▸ **TASK BRIEF**:
There are pictures in the records below; leave them out and set down exactly the lines from the one holding "TR2: NPN BC337" through the one holding "D1: none -> zener 12V (A GND, K W6)".

▸ **SOURCE RECORDS**:
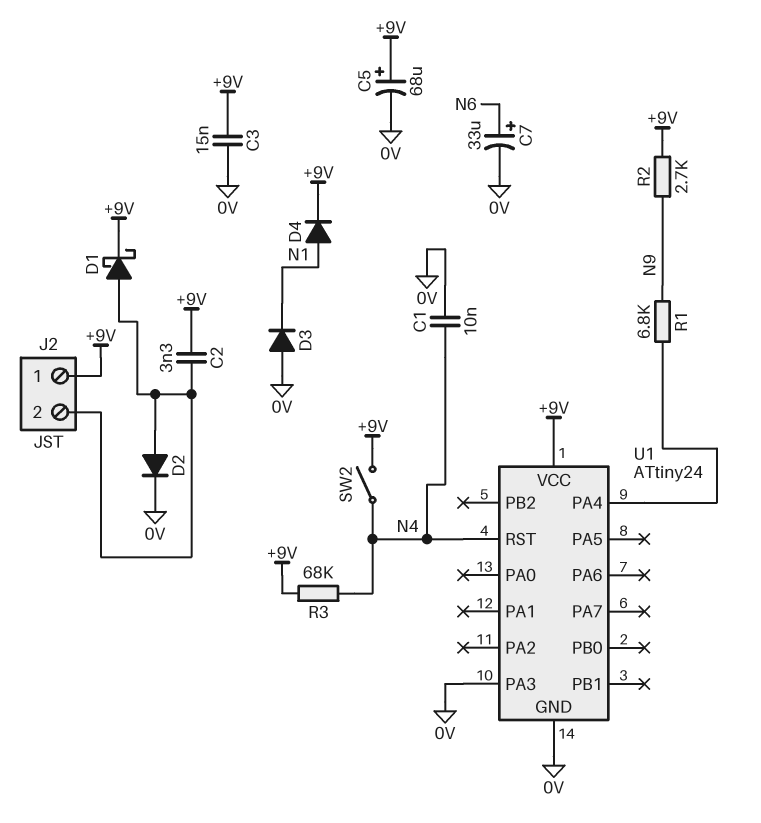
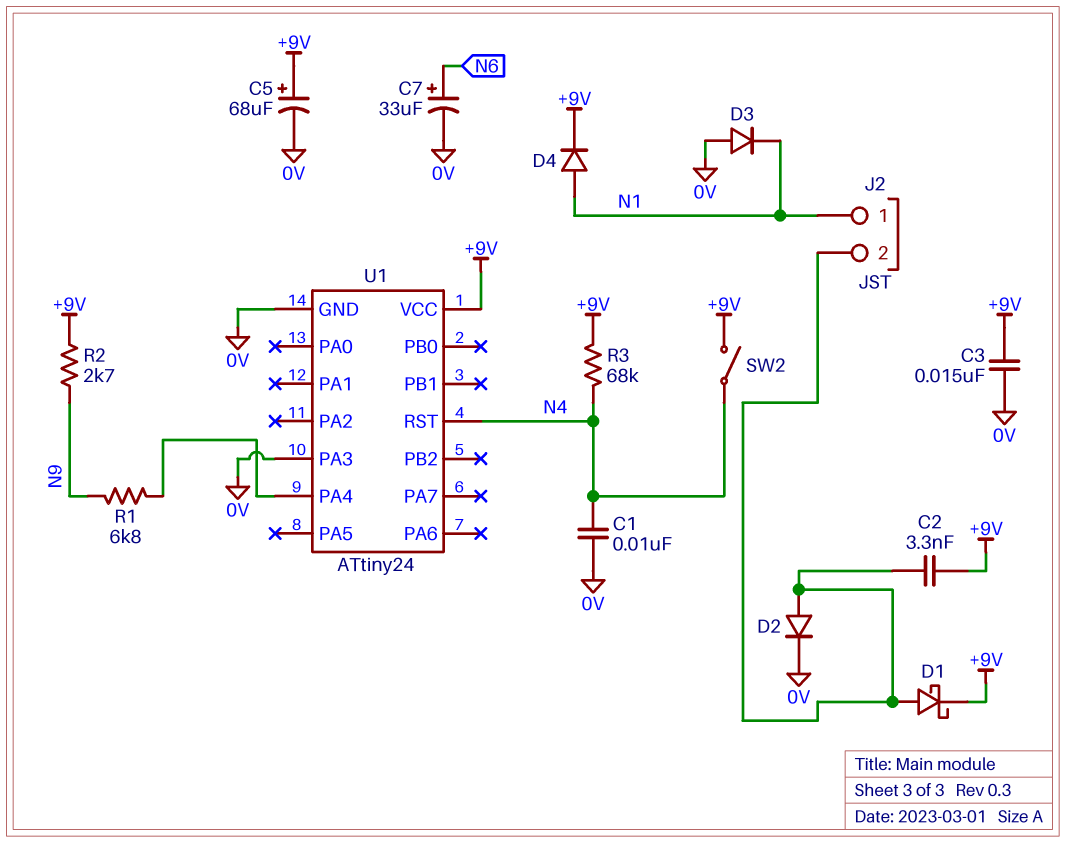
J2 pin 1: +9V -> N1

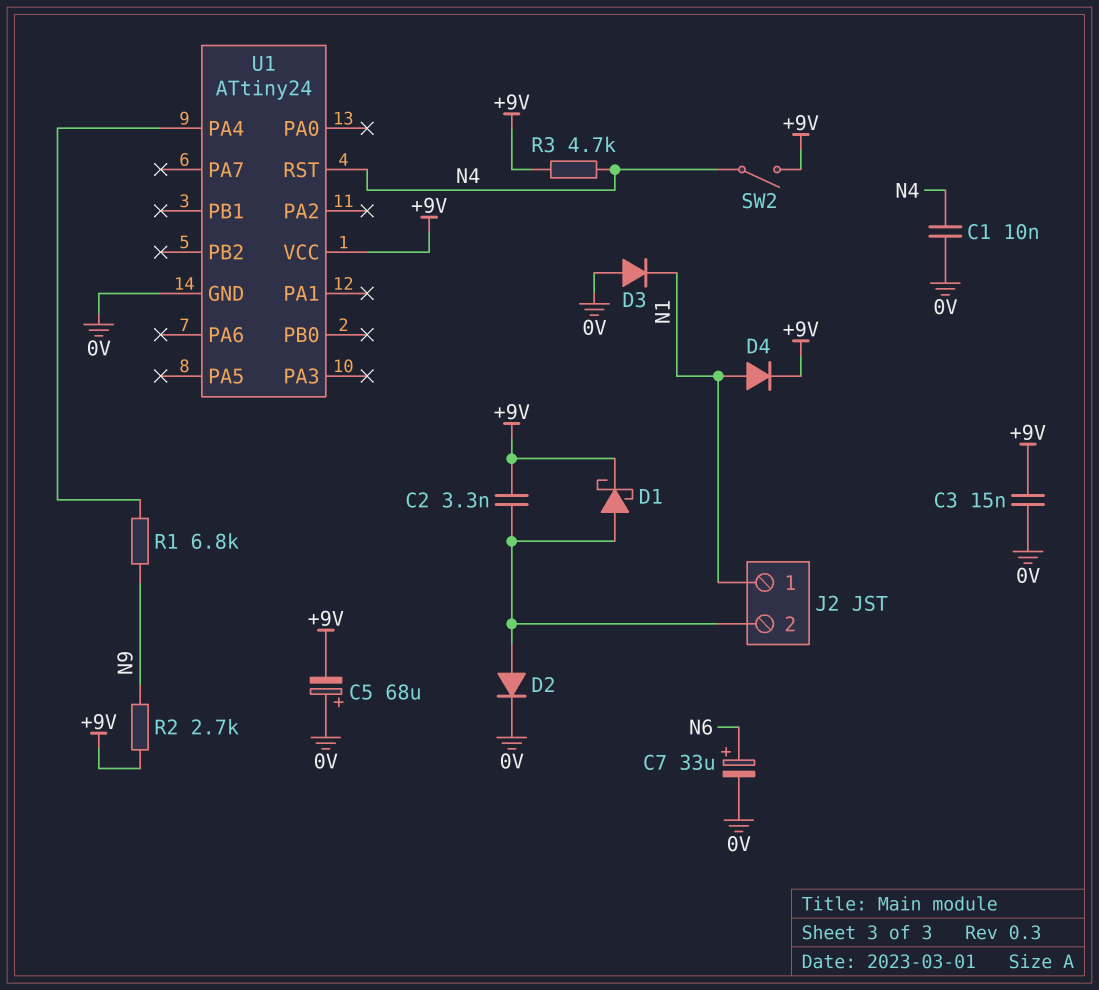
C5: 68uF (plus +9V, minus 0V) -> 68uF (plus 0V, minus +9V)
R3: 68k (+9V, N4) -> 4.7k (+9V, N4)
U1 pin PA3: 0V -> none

* * *

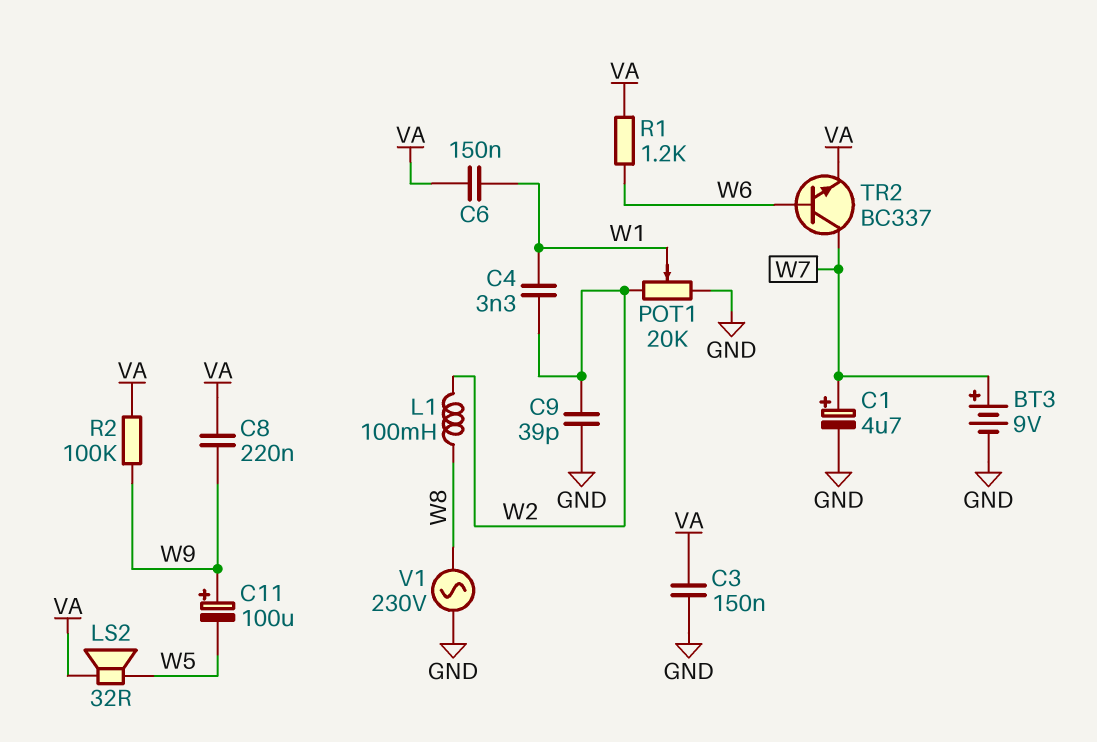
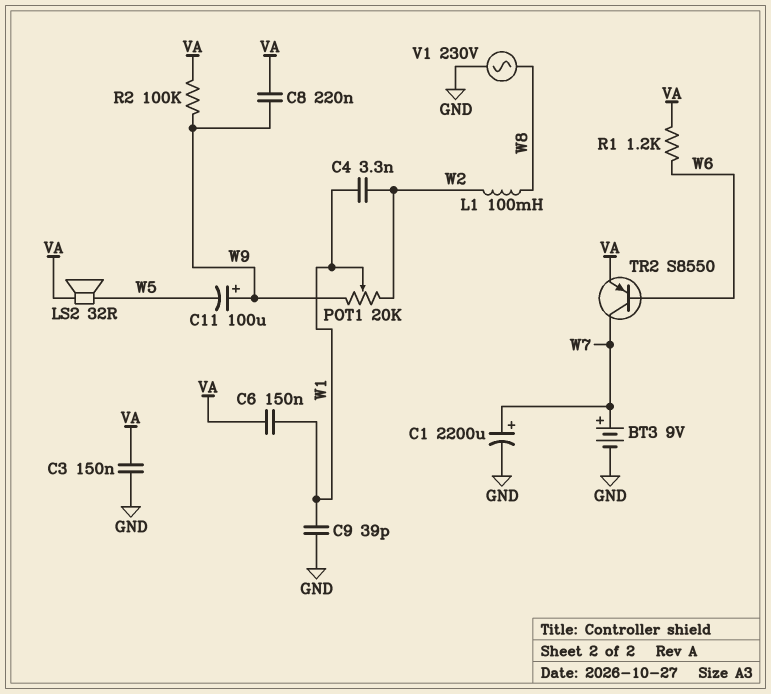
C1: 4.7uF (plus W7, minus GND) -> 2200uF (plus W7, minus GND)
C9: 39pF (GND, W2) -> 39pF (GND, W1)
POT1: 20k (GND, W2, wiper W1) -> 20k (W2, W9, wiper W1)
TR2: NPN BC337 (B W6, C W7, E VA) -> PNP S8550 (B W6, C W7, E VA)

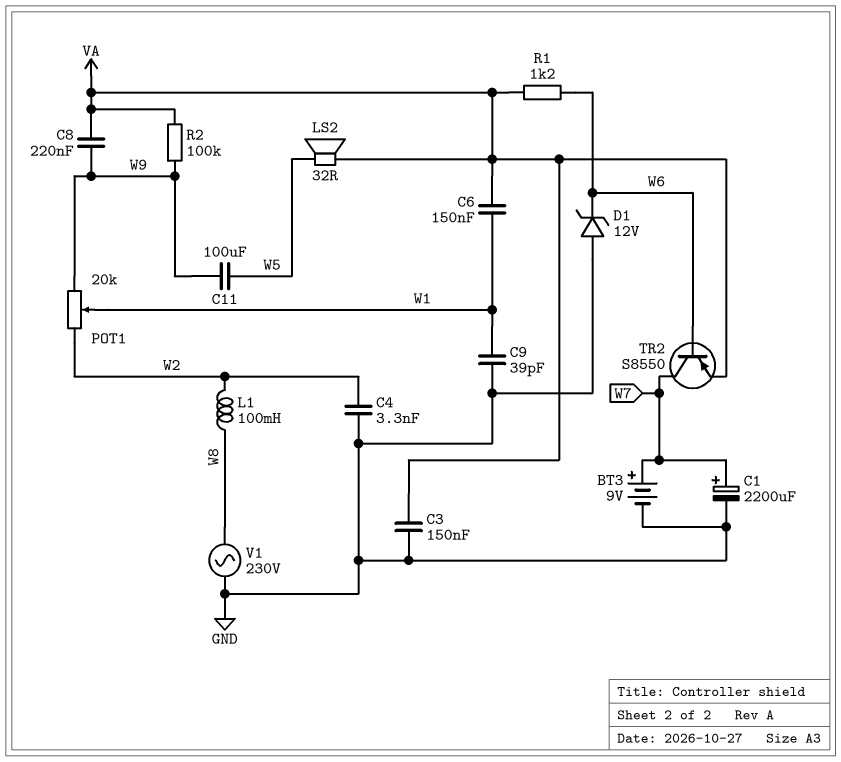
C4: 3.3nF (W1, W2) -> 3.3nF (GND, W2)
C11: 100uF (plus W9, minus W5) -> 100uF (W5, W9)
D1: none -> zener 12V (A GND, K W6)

▸ **RESULT OF THIS EXERCISE**:
TR2: NPN BC337 (B W6, C W7, E VA) -> PNP S8550 (B W6, C W7, E VA)

C4: 3.3nF (W1, W2) -> 3.3nF (GND, W2)
C11: 100uF (plus W9, minus W5) -> 100uF (W5, W9)
D1: none -> zener 12V (A GND, K W6)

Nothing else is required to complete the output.